# [Task objective]
Only the lines from the one containing "SD3: SD-SPI -> microSD" through the end of the listing are to be repeated, exactly and without pictures.

# [Task input]
* * * * *
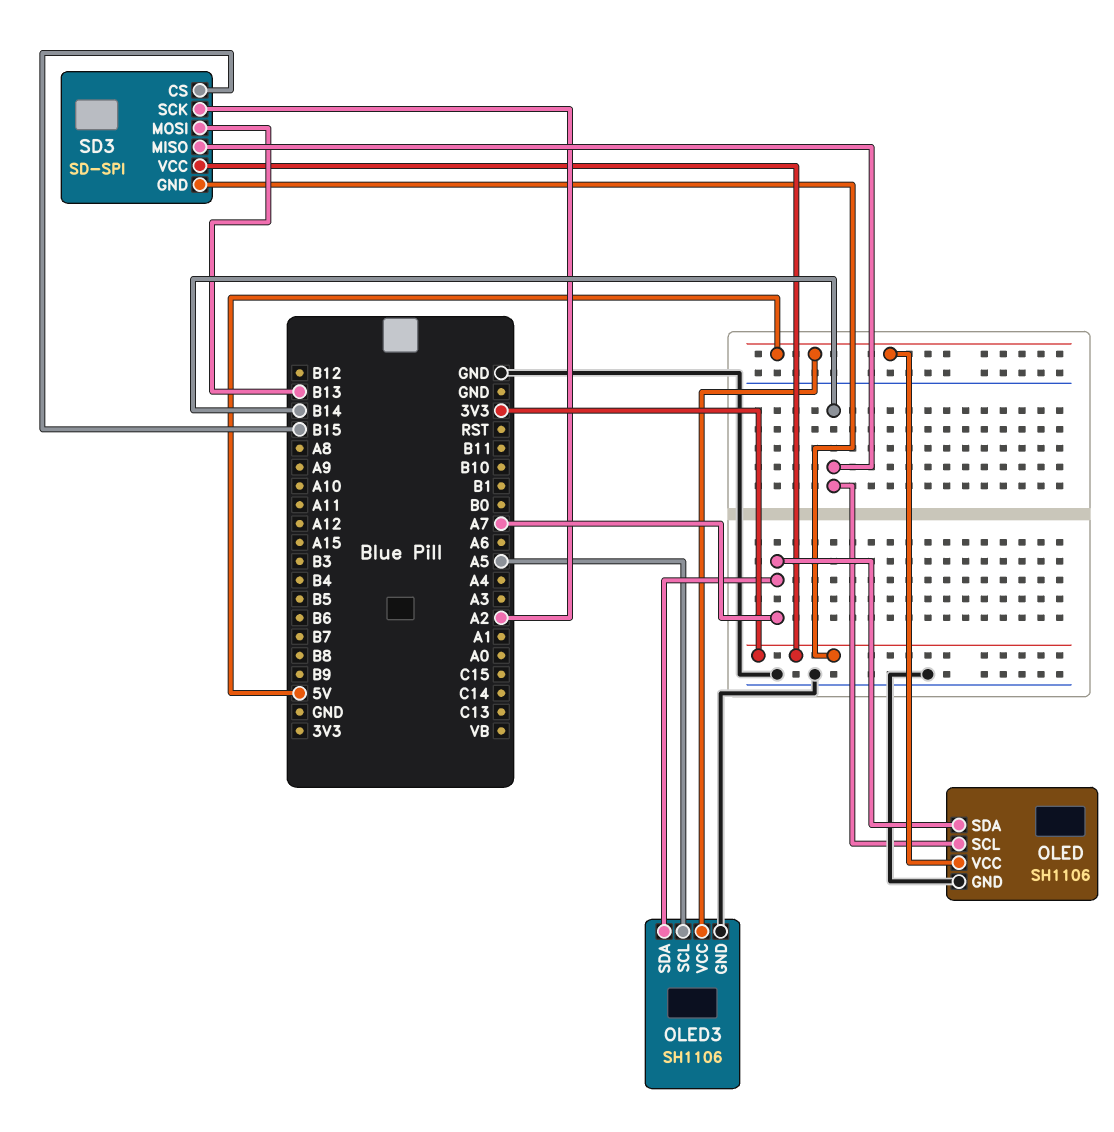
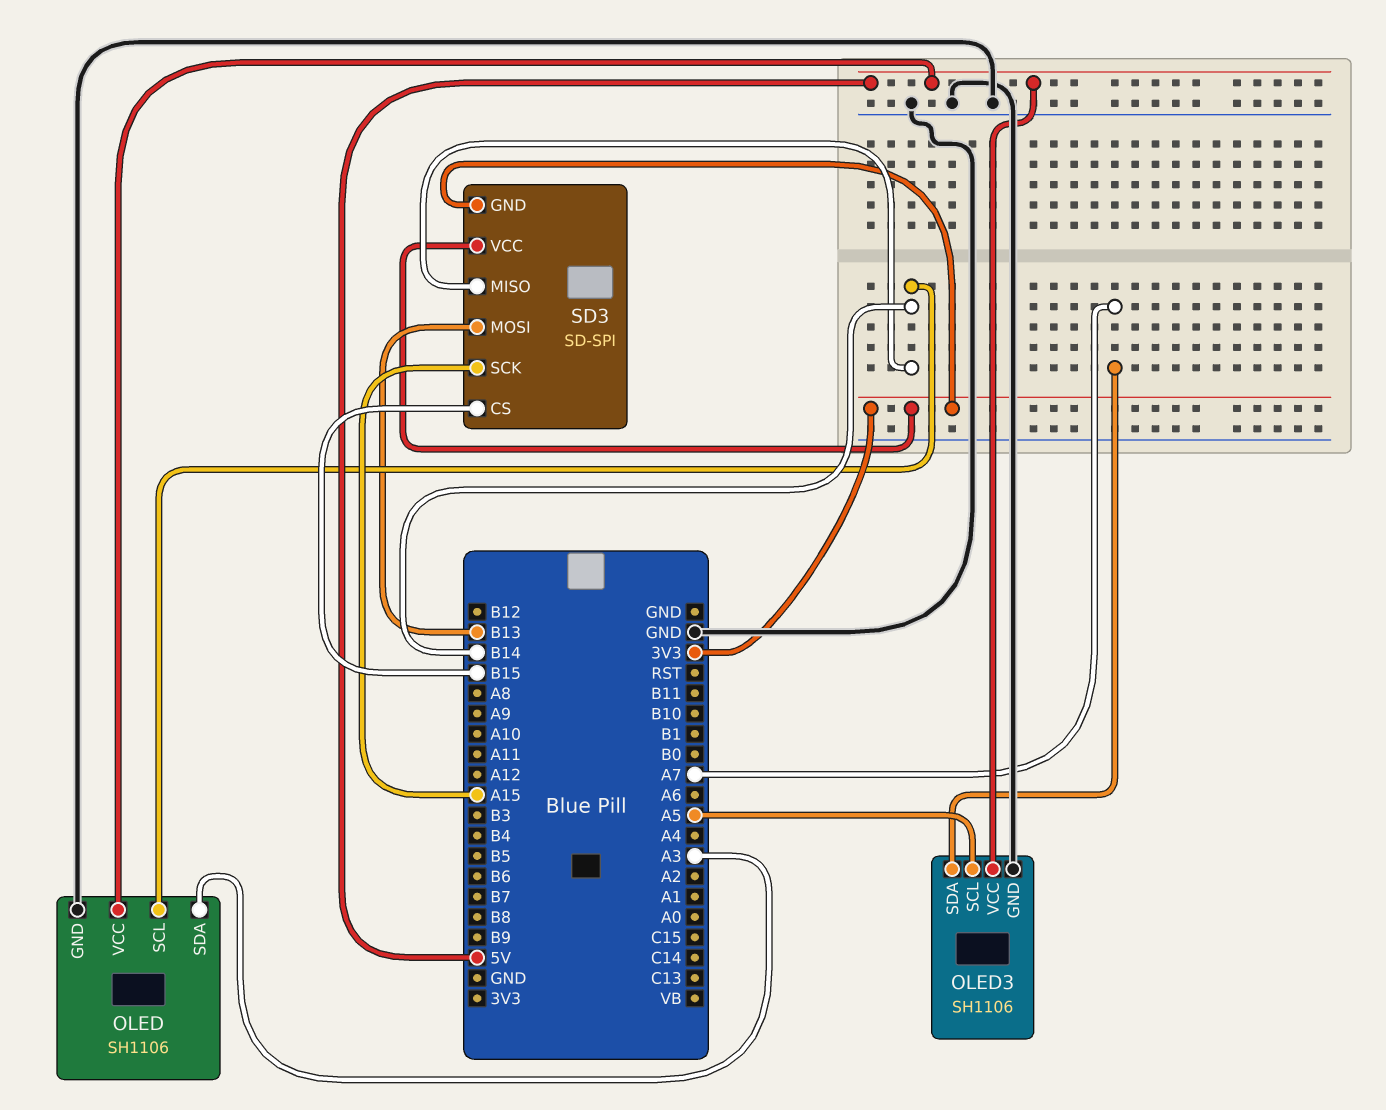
OLED pin SDA: A7 -> A3
SD3 pin SCK: A2 -> A15

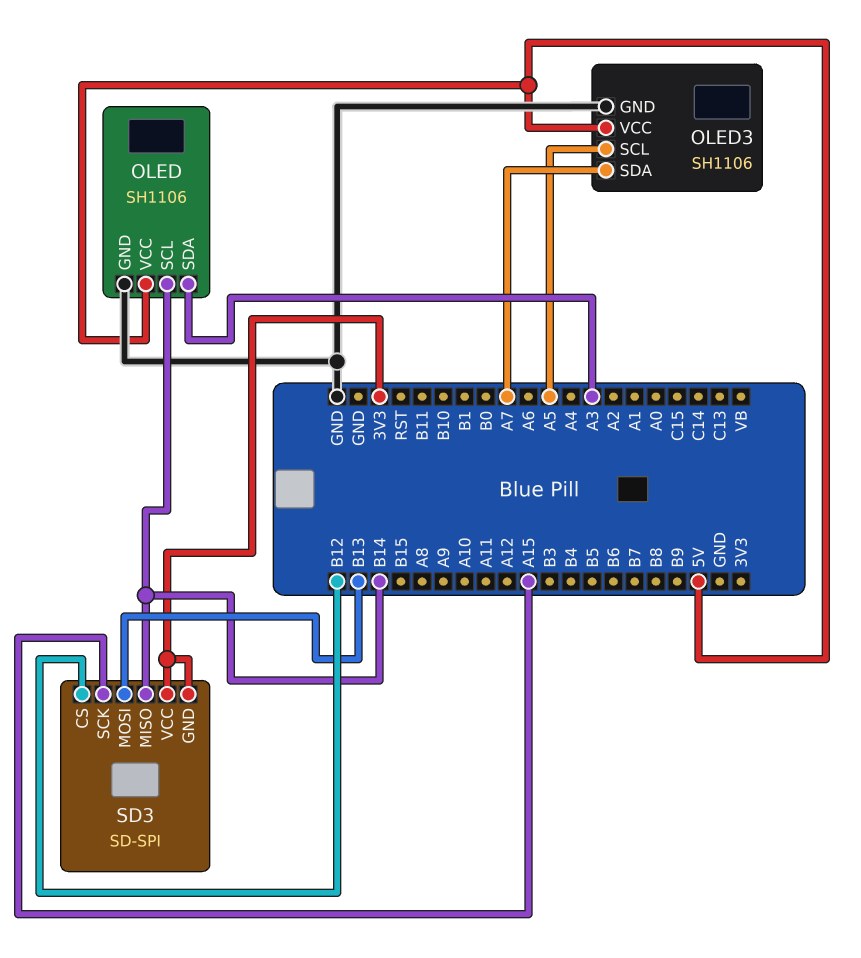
SD3 pin CS: B15 -> B12

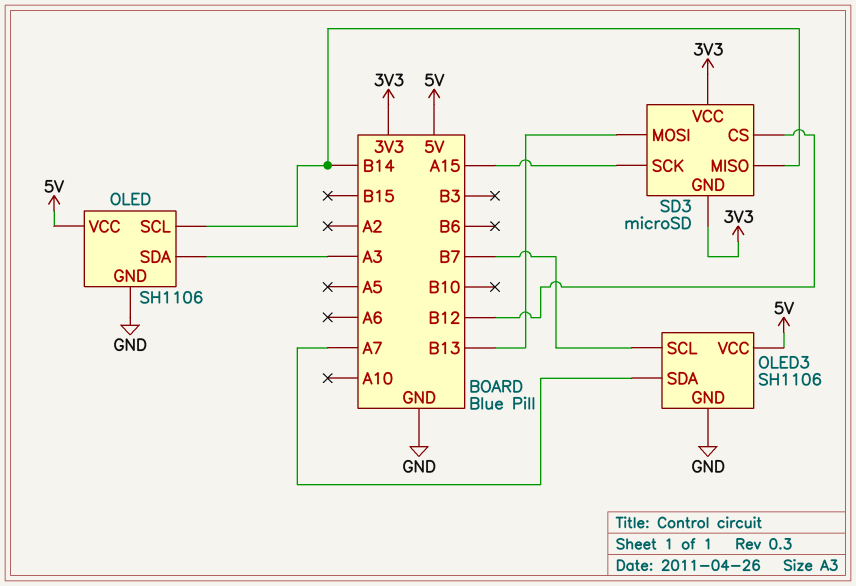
OLED3 pin SCL: A5 -> B7
SD3: SD-SPI -> microSD

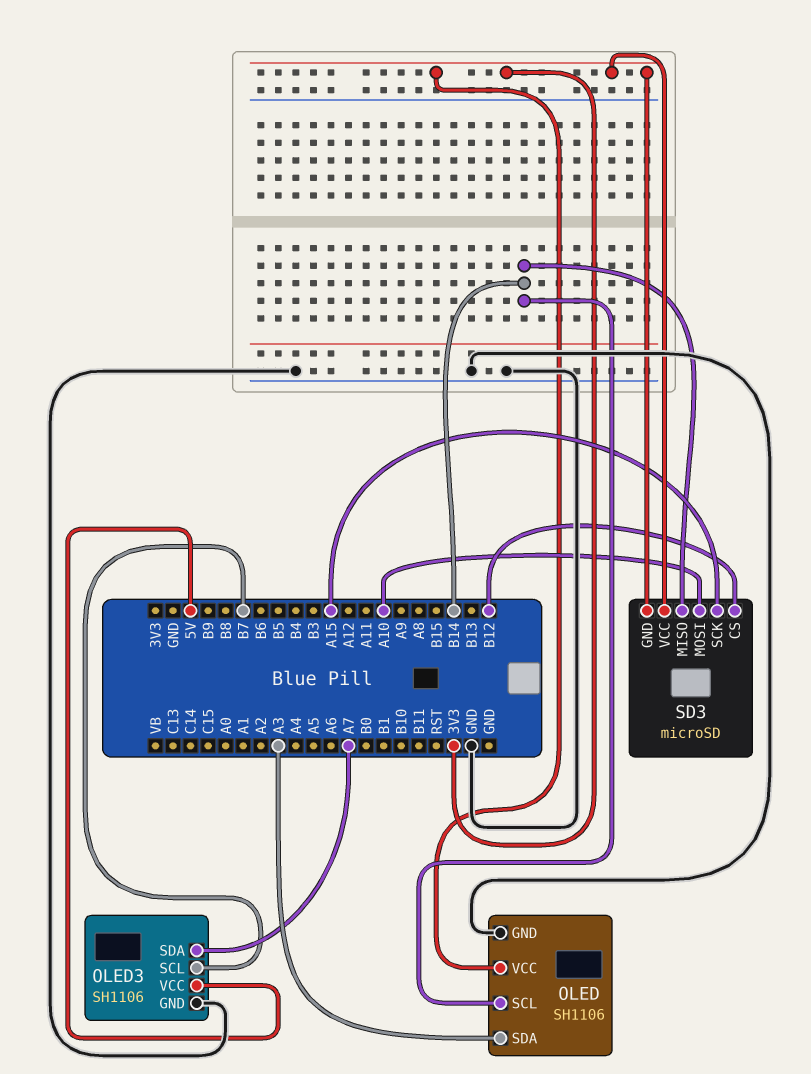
OLED pin VCC: 5V -> 3V3
SD3 pin MOSI: B13 -> A10

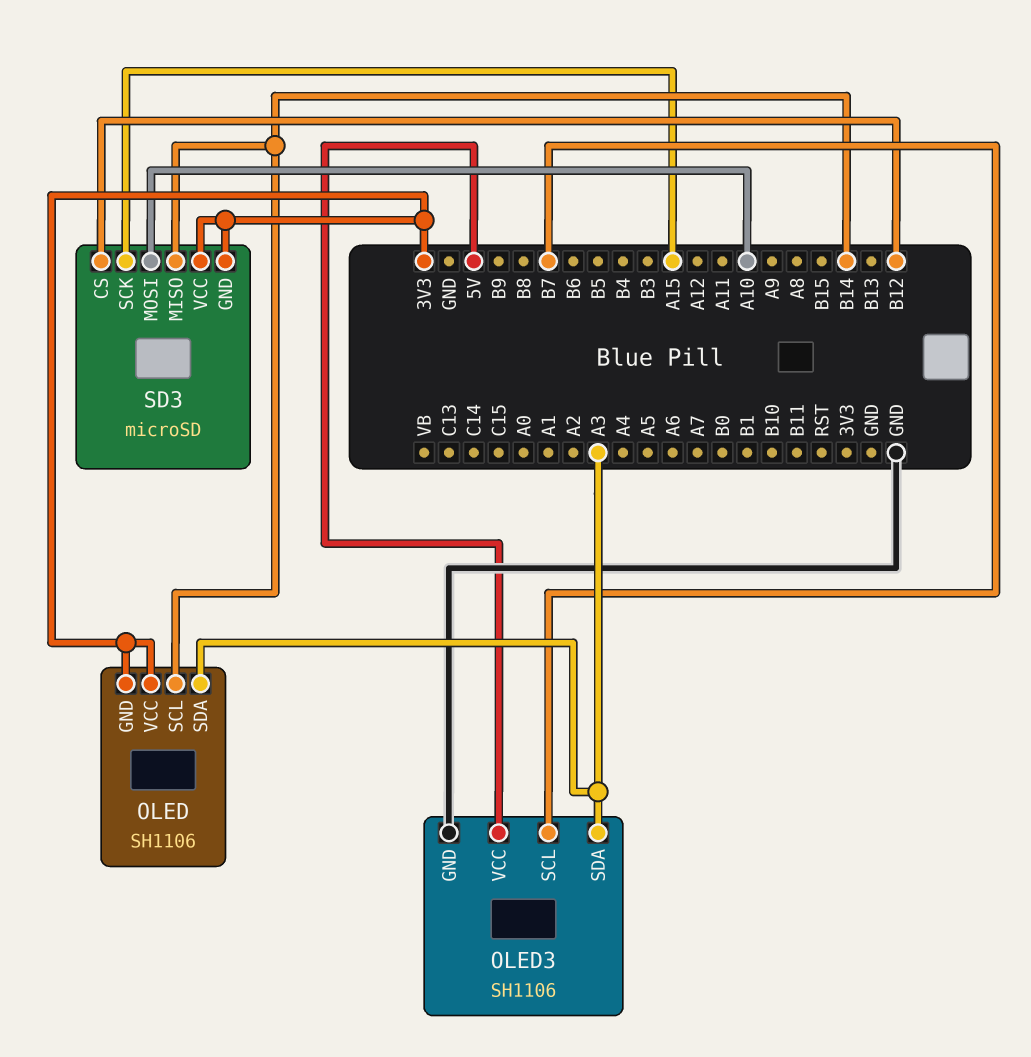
OLED pin GND: GND -> 3V3
OLED3 pin SDA: A7 -> A3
* * * * *
# [Solution for this task]
SD3: SD-SPI -> microSD

OLED pin VCC: 5V -> 3V3
SD3 pin MOSI: B13 -> A10

OLED pin GND: GND -> 3V3
OLED3 pin SDA: A7 -> A3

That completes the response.